Return the data below unchanged, without images.

(Source information Opens)

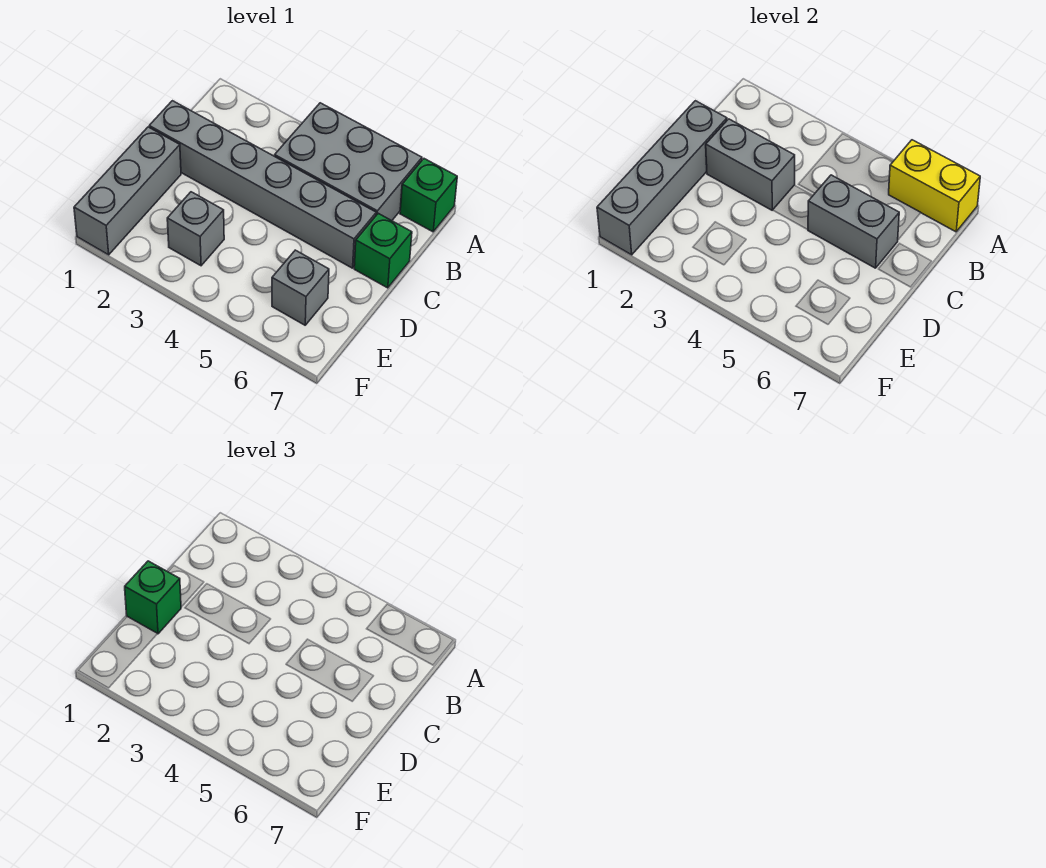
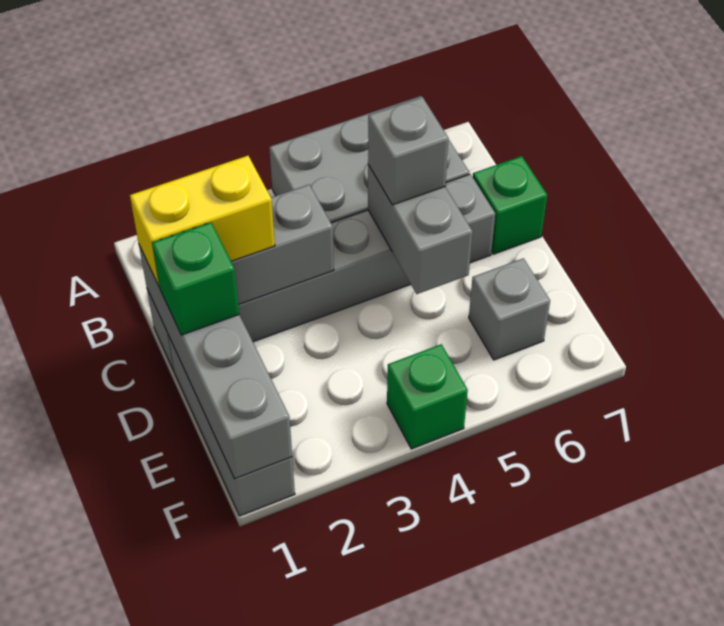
yellow brick A6:A7 level 2 -> yellow brick C1:C2 level 3
green brick A7 level 1 -> green brick F4 level 1
grey brick C5:C6 level 2 -> grey brick C5:D5 level 2
grey brick E3 level 1 -> grey brick C5 level 3

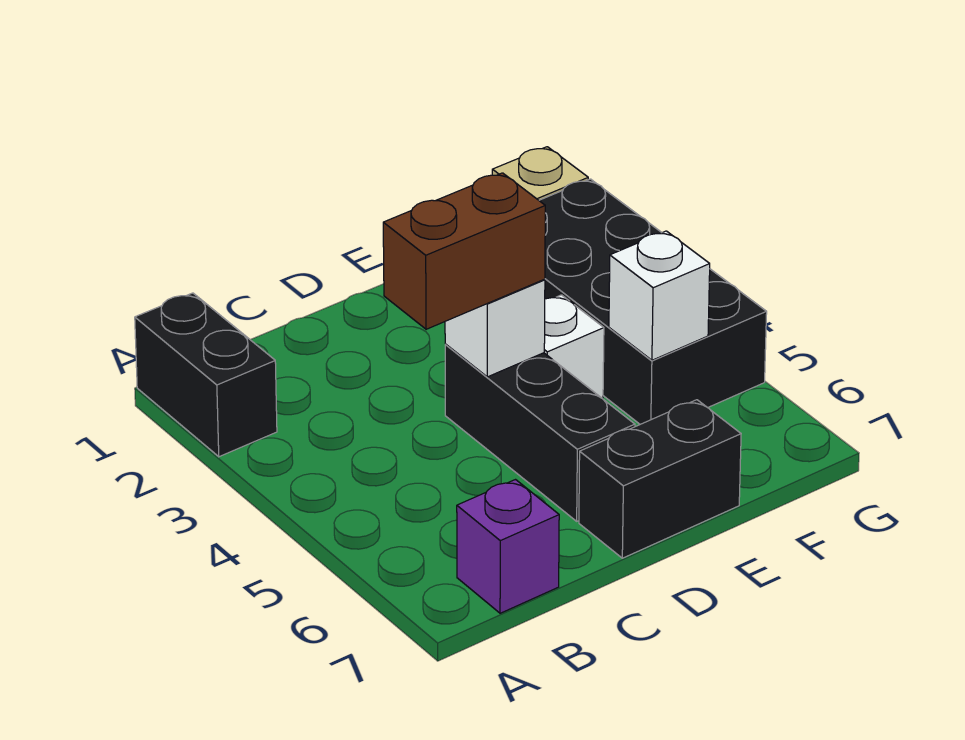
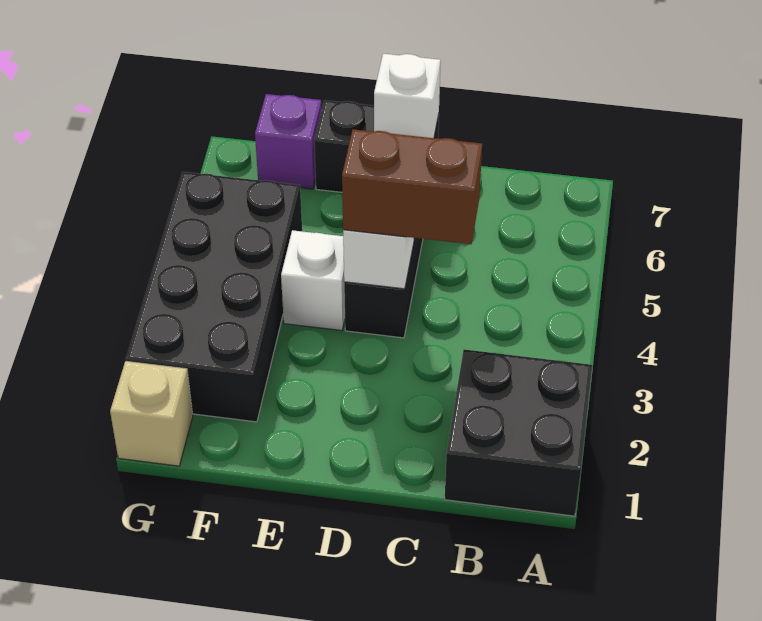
black brick A1:A2 level 1 -> black brick A1:B2 level 1
purple brick B7 level 1 -> purple brick F7 level 1
white brick F5 level 2 -> white brick D7 level 2

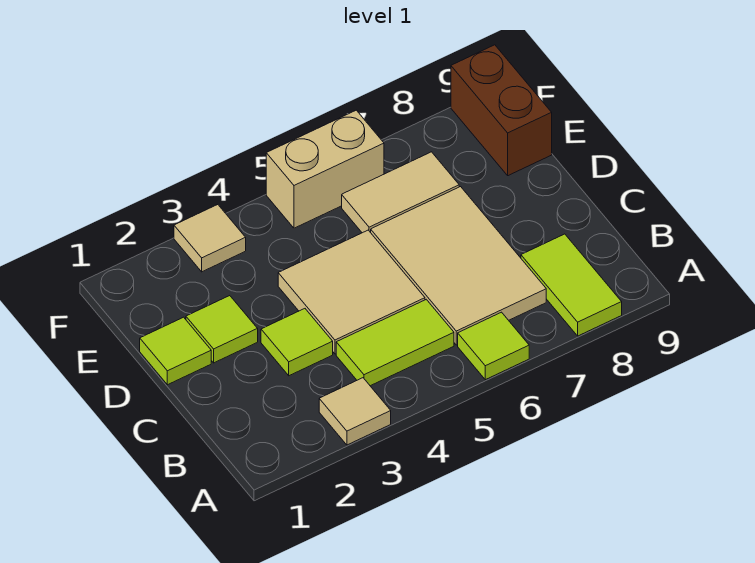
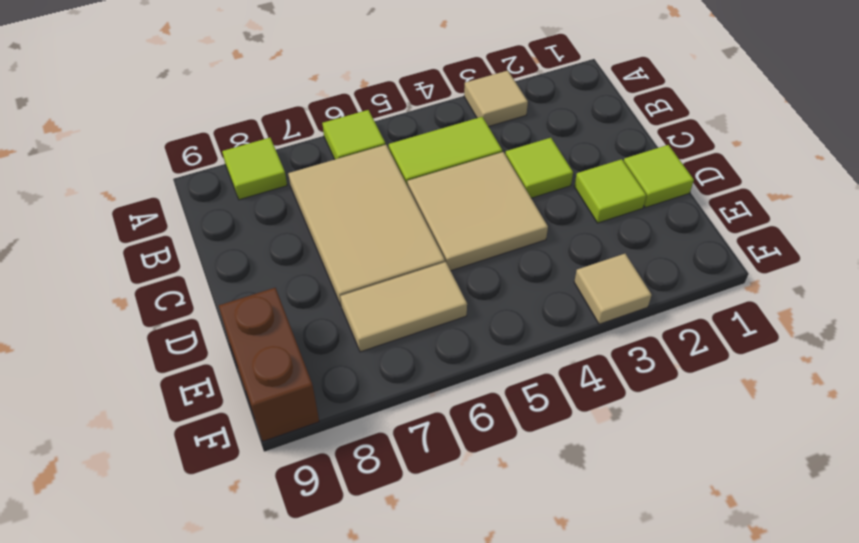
lime tile A8:B8 level 1 -> lime tile A8 level 1
tan brick F5:F6 level 1 -> none

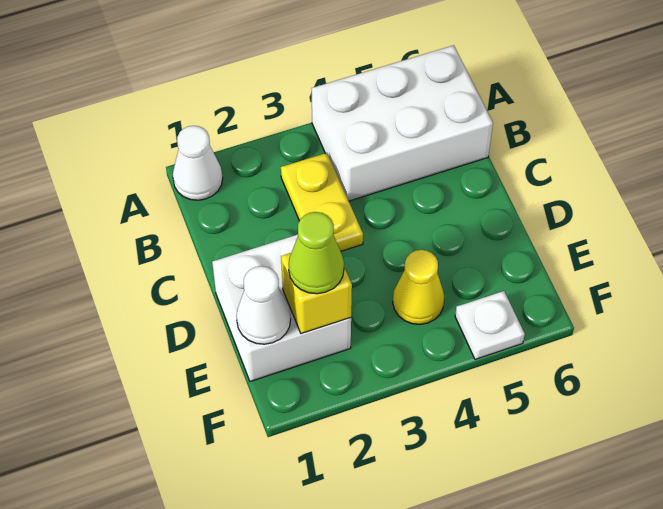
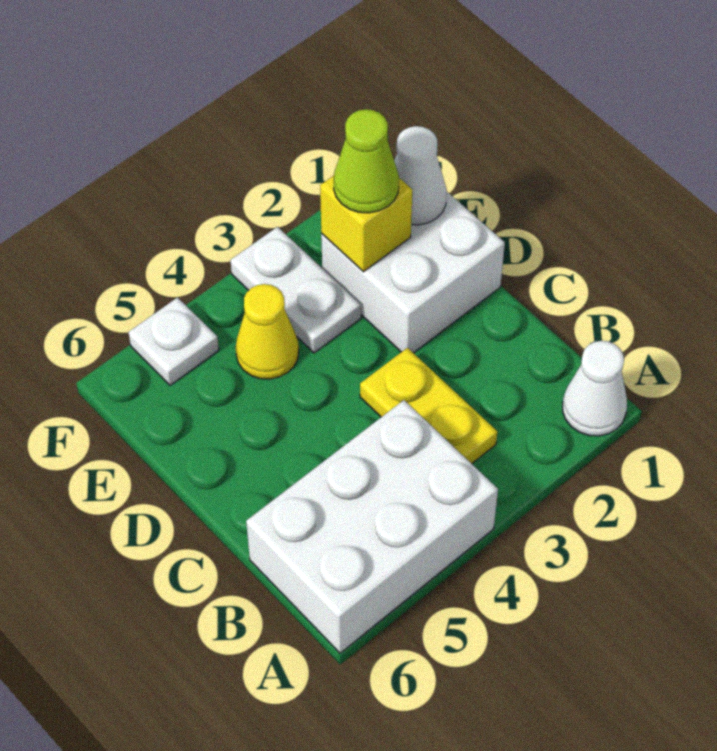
none -> white plate E3:F3 level 1

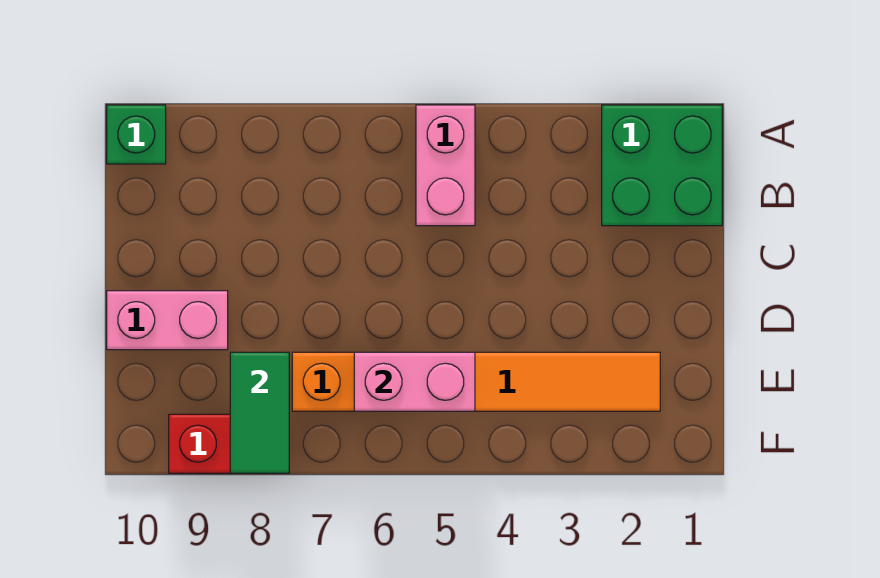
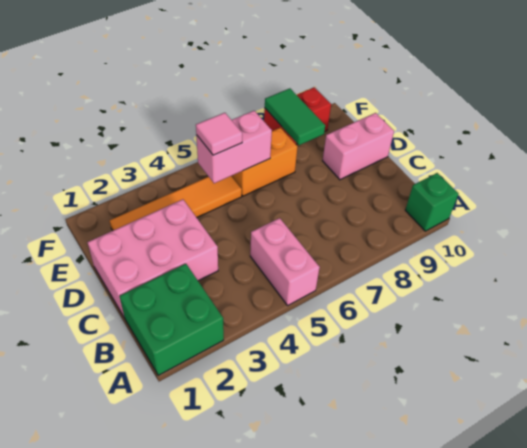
none -> pink brick C1:D3 level 1
none -> pink tile E5 level 3

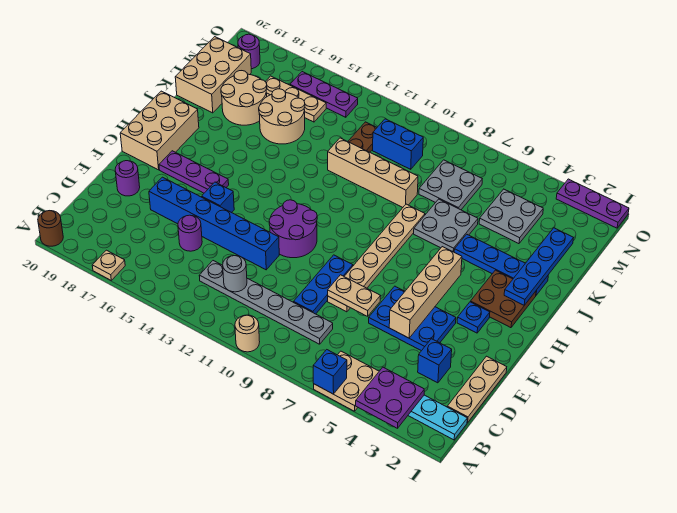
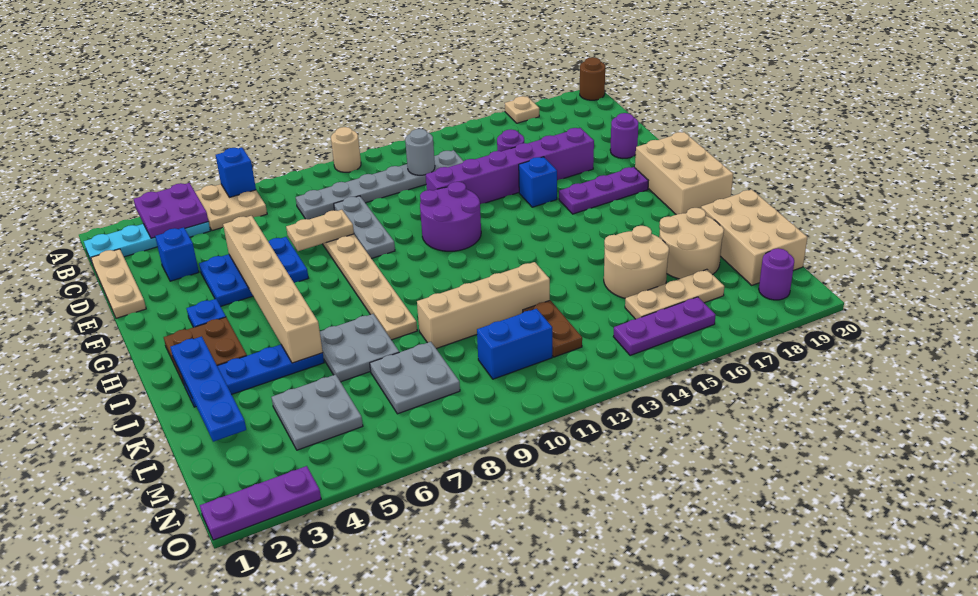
blue plate D9:F9 level 1 -> grey plate D9:F9 level 1
tan brick E5:H5 level 2 -> tan brick E5:J5 level 2
blue brick E12:E17 level 1 -> purple brick E12:E17 level 1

(Source information Closes)

* _Expected output_:
yellow brick A6:A7 level 2 -> yellow brick C1:C2 level 3
green brick A7 level 1 -> green brick F4 level 1
grey brick C5:C6 level 2 -> grey brick C5:D5 level 2
grey brick E3 level 1 -> grey brick C5 level 3

black brick A1:A2 level 1 -> black brick A1:B2 level 1
purple brick B7 level 1 -> purple brick F7 level 1
white brick F5 level 2 -> white brick D7 level 2

lime tile A8:B8 level 1 -> lime tile A8 level 1
tan brick F5:F6 level 1 -> none

none -> white plate E3:F3 level 1

none -> pink brick C1:D3 level 1
none -> pink tile E5 level 3

blue plate D9:F9 level 1 -> grey plate D9:F9 level 1
tan brick E5:H5 level 2 -> tan brick E5:J5 level 2
blue brick E12:E17 level 1 -> purple brick E12:E17 level 1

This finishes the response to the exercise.